Exercise
Omit every picture, then return the listing verbatim.

Input records
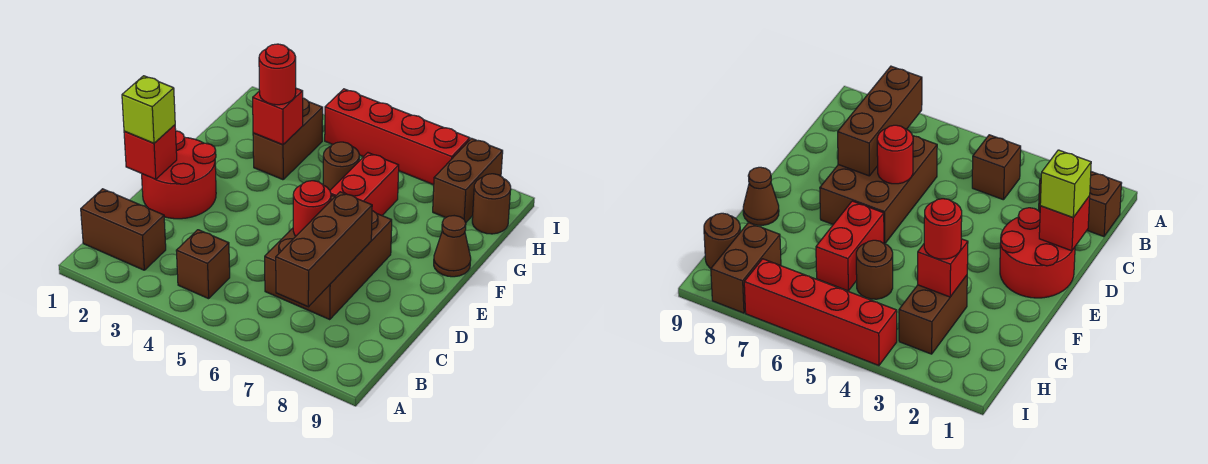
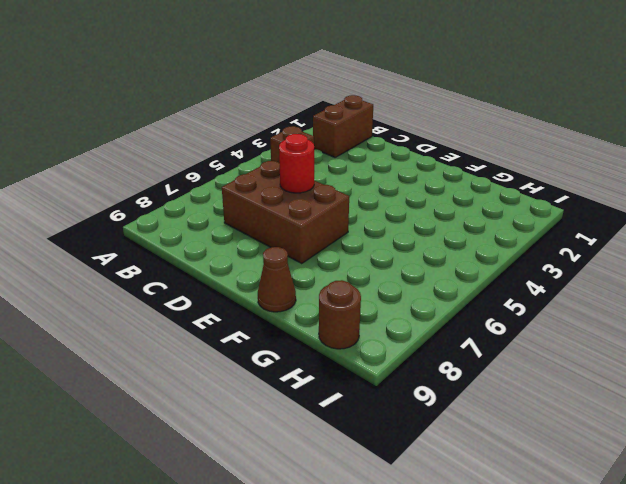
none -> red 2x2 round brick [142,131,216,219]
none -> red 1x2 brick [330,153,399,215]
none -> brown 1x2 brick [253,98,323,180]

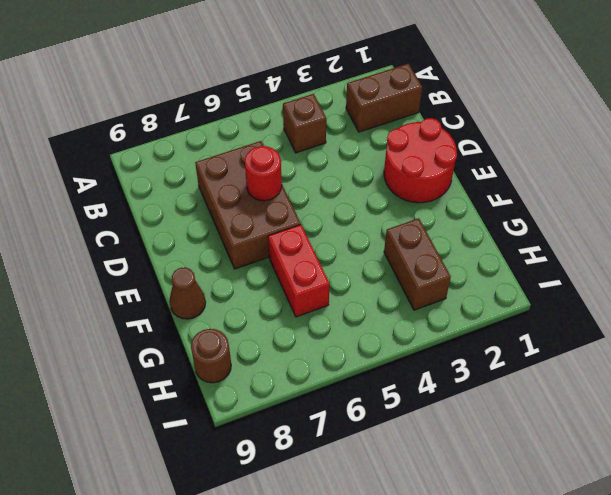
none -> brown 1x1 round brick [323,142,359,190]
none -> brown 1x2 brick [433,138,503,223]
none -> red 1x4 brick [325,89,470,185]

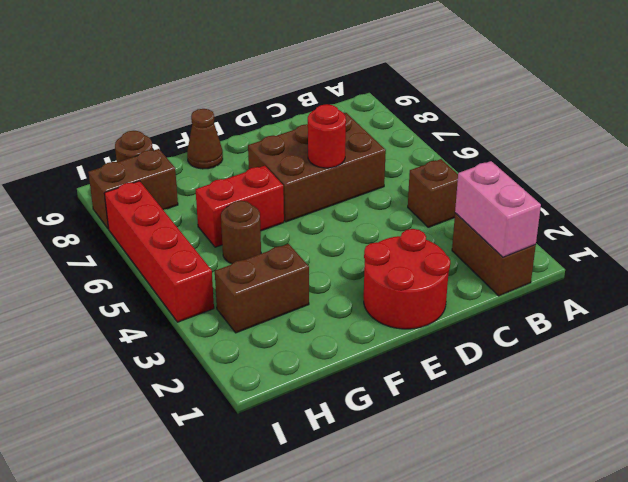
pink 1x2 brick [455,161,541,257] -> none
none -> brown 1x3 brick [276,192,372,307]
none -> red 1x1 brick [124,125,177,179]
none -> red 1x1 brick [253,88,303,145]

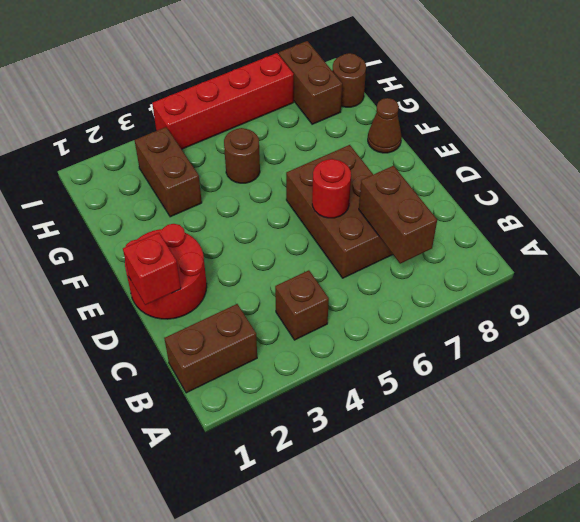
brown 1x2 brick [359,166,437,264] -> brown 1x3 brick [276,192,372,307]
none -> red 1x2 brick [330,153,399,215]
none -> red 1x1 brick [253,88,303,145]
none -> lime 1x1 brick [122,76,175,143]

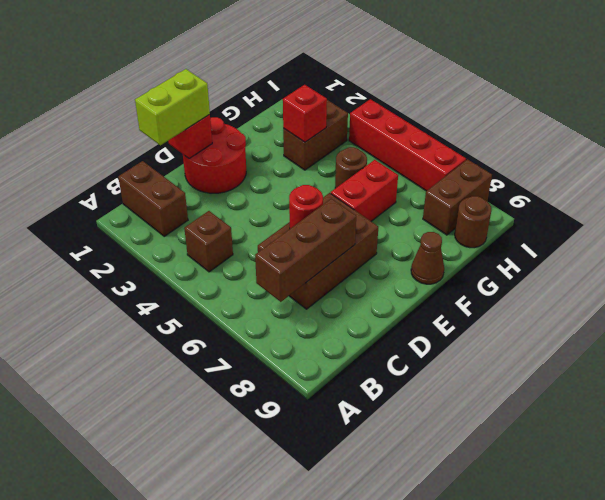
lime 1x2 brick [135,69,210,145] -> lime 1x1 brick [122,76,175,143]
none -> red 1x1 round brick [259,44,296,105]

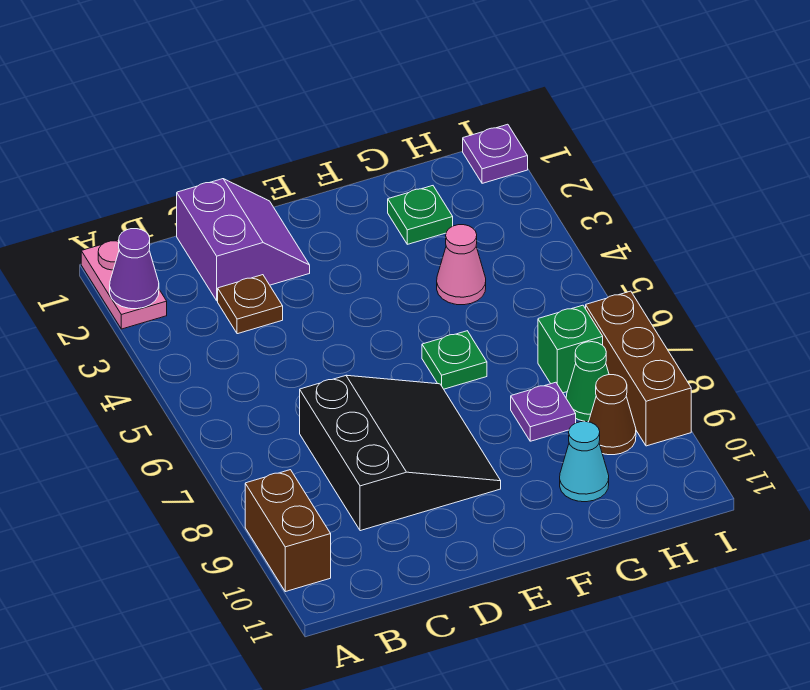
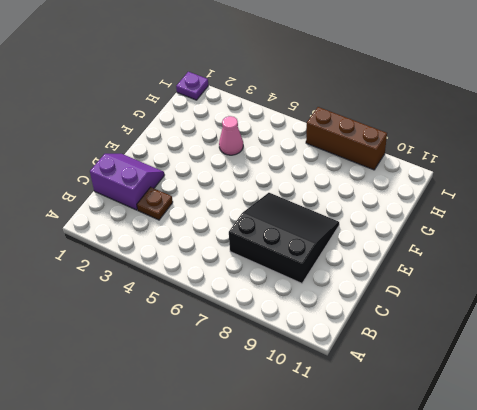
none -> pink 1x2 plate [81,240,167,329]
none -> brown 1x2 brick [245,470,331,592]
none -> green 1x1 plate [422,331,487,389]

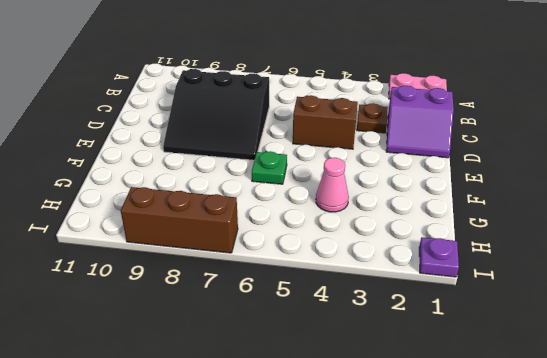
brown 1x2 brick [293,95,358,149] -> brown 1x2 brick moved to [245,470,331,592]
none -> green 1x1 plate [388,186,453,244]
none -> purple 1x1 plate [511,382,576,441]
none -> cyan 1x1 cone [560,421,609,502]

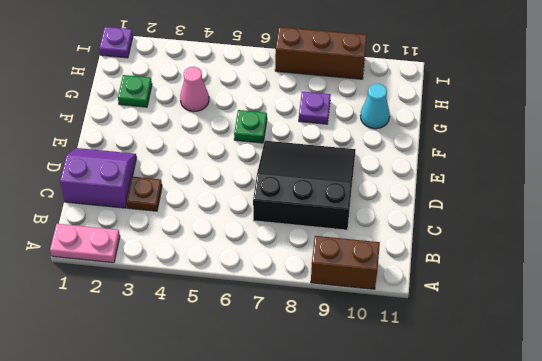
none -> green 1x1 brick [538,305,603,393]
none -> green 1x1 cone [566,342,609,422]
none -> brown 1x1 cone [589,375,636,455]

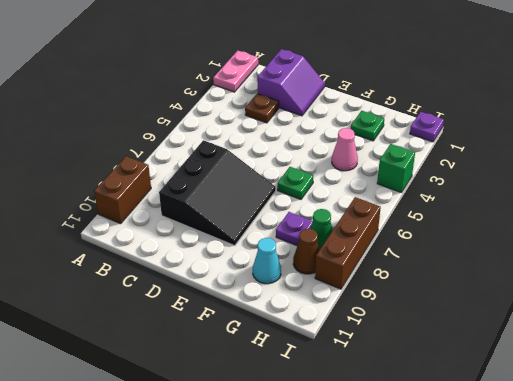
green 1x1 brick [377,144,415,193] -> green 1x1 brick moved to [538,305,603,393]
none -> purple 1x1 cone [110,229,159,309]

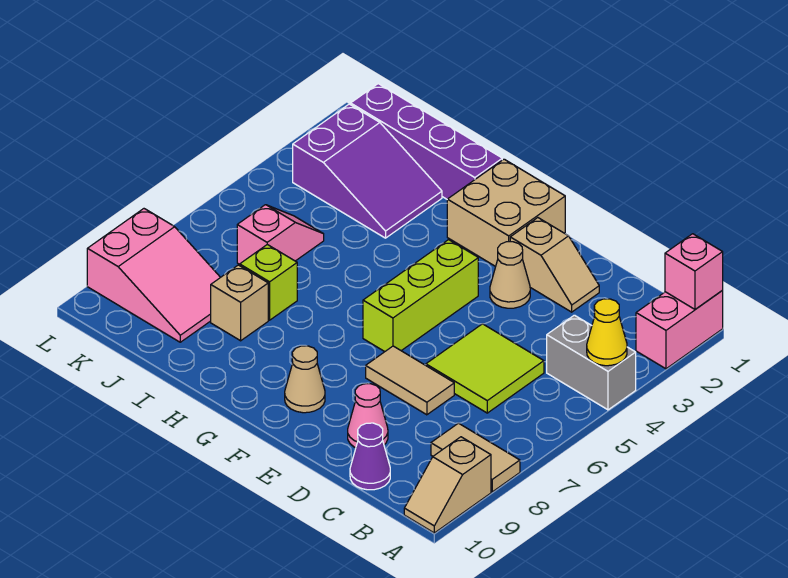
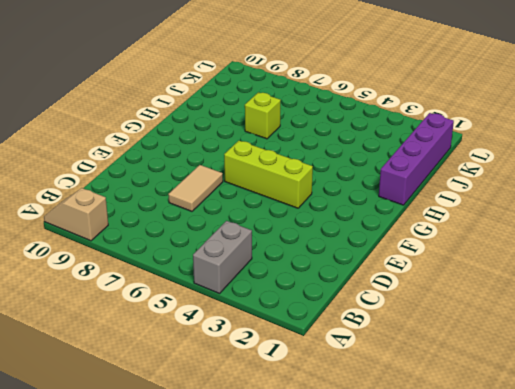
none -> pink 1x2 brick [636,291,723,369]
none -> tan 1x2 tile [431,423,520,492]
none -> lime 2x2 tile [426,324,544,413]

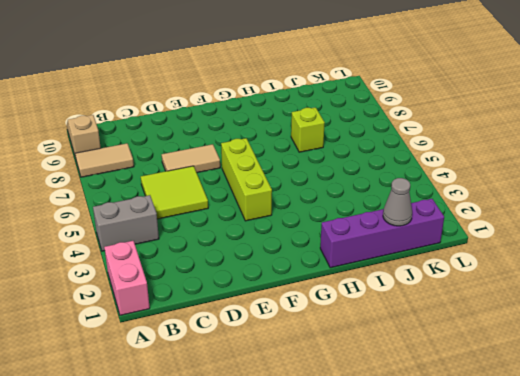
grey 1x1 cone [383,178,412,226] -> none
none -> purple 1x1 cone [350,423,390,490]
none -> tan 1x2 slope [510,218,599,312]
none -> pink 1x1 cone [348,384,388,448]

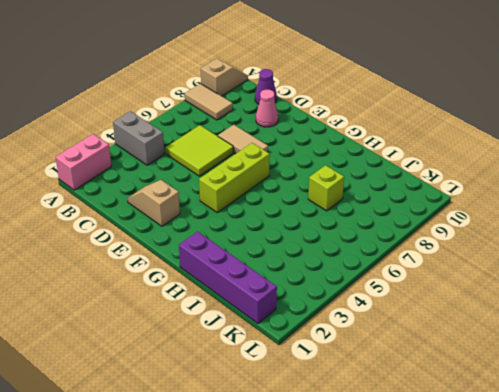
none -> tan 1x1 cone [490,242,530,308]
none -> tan 2x2 brick [447,159,565,267]
none -> tan 1x1 cone [285,346,325,413]

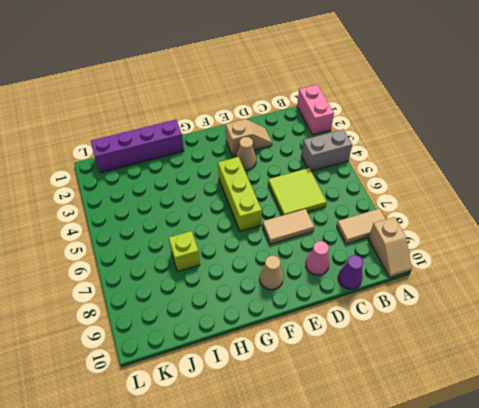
none -> tan 2x2 brick [447,159,565,267]
none -> purple 2x3 slope [293,104,442,238]
none -> tan 1x1 brick [211,265,268,341]

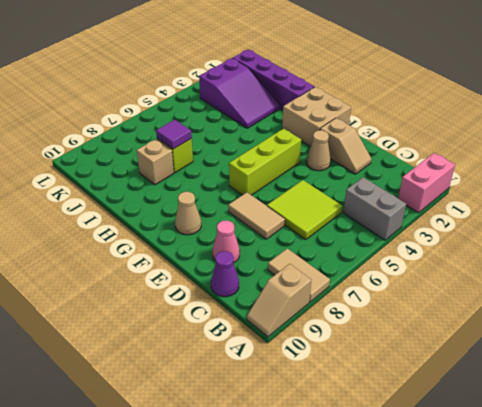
purple 1x1 tile [156,120,192,149] -> none
none -> pink 1x2 slope [237,205,324,264]
none -> pink 2x3 slope [87,209,220,342]
none -> pink 1x1 brick [665,234,723,309]

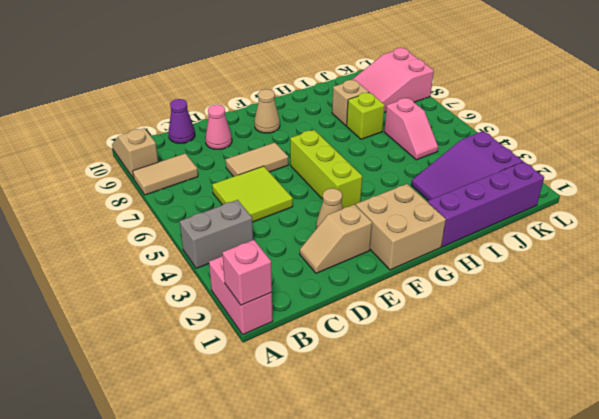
none -> yellow 1x1 cone [587,299,627,366]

Problem solution
none -> red 2x2 round brick [142,131,216,219]
none -> red 1x2 brick [330,153,399,215]
none -> brown 1x2 brick [253,98,323,180]

none -> brown 1x1 round brick [323,142,359,190]
none -> brown 1x2 brick [433,138,503,223]
none -> red 1x4 brick [325,89,470,185]

pink 1x2 brick [455,161,541,257] -> none
none -> brown 1x3 brick [276,192,372,307]
none -> red 1x1 brick [124,125,177,179]
none -> red 1x1 brick [253,88,303,145]

brown 1x2 brick [359,166,437,264] -> brown 1x3 brick [276,192,372,307]
none -> red 1x2 brick [330,153,399,215]
none -> red 1x1 brick [253,88,303,145]
none -> lime 1x1 brick [122,76,175,143]

lime 1x2 brick [135,69,210,145] -> lime 1x1 brick [122,76,175,143]
none -> red 1x1 round brick [259,44,296,105]

none -> pink 1x2 plate [81,240,167,329]
none -> brown 1x2 brick [245,470,331,592]
none -> green 1x1 plate [422,331,487,389]

brown 1x2 brick [293,95,358,149] -> brown 1x2 brick moved to [245,470,331,592]
none -> green 1x1 plate [388,186,453,244]
none -> purple 1x1 plate [511,382,576,441]
none -> cyan 1x1 cone [560,421,609,502]

none -> green 1x1 brick [538,305,603,393]
none -> green 1x1 cone [566,342,609,422]
none -> brown 1x1 cone [589,375,636,455]

green 1x1 brick [377,144,415,193] -> green 1x1 brick moved to [538,305,603,393]
none -> purple 1x1 cone [110,229,159,309]

none -> pink 1x2 brick [636,291,723,369]
none -> tan 1x2 tile [431,423,520,492]
none -> lime 2x2 tile [426,324,544,413]

grey 1x1 cone [383,178,412,226] -> none
none -> purple 1x1 cone [350,423,390,490]
none -> tan 1x2 slope [510,218,599,312]
none -> pink 1x1 cone [348,384,388,448]

none -> tan 1x1 cone [490,242,530,308]
none -> tan 2x2 brick [447,159,565,267]
none -> tan 1x1 cone [285,346,325,413]

none -> tan 2x2 brick [447,159,565,267]
none -> purple 2x3 slope [293,104,442,238]
none -> tan 1x1 brick [211,265,268,341]

purple 1x1 tile [156,120,192,149] -> none
none -> pink 1x2 slope [237,205,324,264]
none -> pink 2x3 slope [87,209,220,342]
none -> pink 1x1 brick [665,234,723,309]

none -> yellow 1x1 cone [587,299,627,366]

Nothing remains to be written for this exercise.